__Input__.
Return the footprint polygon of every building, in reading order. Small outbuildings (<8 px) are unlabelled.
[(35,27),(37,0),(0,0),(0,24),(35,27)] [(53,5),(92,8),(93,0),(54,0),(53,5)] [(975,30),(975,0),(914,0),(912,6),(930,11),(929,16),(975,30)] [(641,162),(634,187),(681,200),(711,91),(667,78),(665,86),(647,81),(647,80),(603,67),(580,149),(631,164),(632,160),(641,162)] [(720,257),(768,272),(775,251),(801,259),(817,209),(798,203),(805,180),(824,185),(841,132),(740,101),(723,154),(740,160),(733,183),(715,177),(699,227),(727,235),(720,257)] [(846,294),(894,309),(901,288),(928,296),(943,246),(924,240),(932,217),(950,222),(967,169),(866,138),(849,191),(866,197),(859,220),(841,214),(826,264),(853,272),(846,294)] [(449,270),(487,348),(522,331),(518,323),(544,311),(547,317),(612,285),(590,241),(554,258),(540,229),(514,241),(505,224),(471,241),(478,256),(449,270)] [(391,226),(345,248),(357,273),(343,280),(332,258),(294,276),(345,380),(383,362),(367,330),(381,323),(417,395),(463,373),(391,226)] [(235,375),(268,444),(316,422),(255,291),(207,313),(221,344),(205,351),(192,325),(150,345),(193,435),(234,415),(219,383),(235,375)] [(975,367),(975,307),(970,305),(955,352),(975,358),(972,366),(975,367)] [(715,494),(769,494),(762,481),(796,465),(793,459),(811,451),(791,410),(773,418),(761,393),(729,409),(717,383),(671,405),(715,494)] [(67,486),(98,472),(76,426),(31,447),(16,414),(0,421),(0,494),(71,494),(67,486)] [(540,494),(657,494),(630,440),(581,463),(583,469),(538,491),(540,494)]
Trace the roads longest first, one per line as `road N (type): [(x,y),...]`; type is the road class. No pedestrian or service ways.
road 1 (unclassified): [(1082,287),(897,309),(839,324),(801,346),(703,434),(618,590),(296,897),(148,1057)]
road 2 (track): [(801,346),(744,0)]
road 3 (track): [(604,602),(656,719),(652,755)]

__Activity__.
Without any alteration, the preceding material should be retyped in full.

__Result__.
Return the footprint polygon of every building, in reading order. Small outbuildings (<8 px) are unlabelled.
[(35,27),(37,0),(0,0),(0,24),(35,27)] [(53,5),(92,8),(93,0),(54,0),(53,5)] [(975,30),(975,0),(914,0),(912,6),(930,11),(929,16),(975,30)] [(641,162),(634,187),(681,200),(711,91),(667,78),(665,86),(647,81),(647,80),(603,67),(580,149),(631,164),(632,160),(641,162)] [(720,257),(768,272),(775,251),(801,259),(817,209),(798,203),(805,180),(824,185),(841,132),(740,101),(723,154),(740,160),(733,183),(715,177),(699,227),(727,235),(720,257)] [(846,294),(894,309),(901,288),(928,296),(943,246),(924,240),(932,217),(950,222),(967,169),(866,138),(849,191),(866,197),(859,220),(841,214),(826,264),(853,272),(846,294)] [(449,270),(487,348),(522,331),(518,323),(544,311),(547,317),(612,285),(590,241),(554,258),(540,229),(514,241),(505,224),(471,241),(478,256),(449,270)] [(391,226),(345,248),(357,273),(343,280),(332,258),(294,276),(345,380),(383,362),(367,330),(381,323),(417,395),(463,373),(391,226)] [(235,375),(268,444),(316,422),(255,291),(207,313),(221,344),(205,351),(192,325),(150,345),(193,435),(234,415),(219,383),(235,375)] [(975,367),(975,307),(970,305),(955,352),(975,358),(972,366),(975,367)] [(715,494),(769,494),(762,481),(796,465),(793,459),(811,451),(791,410),(773,418),(761,393),(729,409),(717,383),(671,405),(715,494)] [(67,486),(98,472),(76,426),(31,447),(16,414),(0,421),(0,494),(71,494),(67,486)] [(540,494),(657,494),(630,440),(581,463),(583,469),(538,491),(540,494)]
Trace the roads longest first, one per line as `road N (type): [(x,y),...]`; type is the road class. No pedestrian or service ways.
road 1 (unclassified): [(1082,287),(897,309),(839,324),(801,346),(703,434),(618,590),(296,897),(148,1057)]
road 2 (track): [(801,346),(744,0)]
road 3 (track): [(604,602),(656,719),(652,755)]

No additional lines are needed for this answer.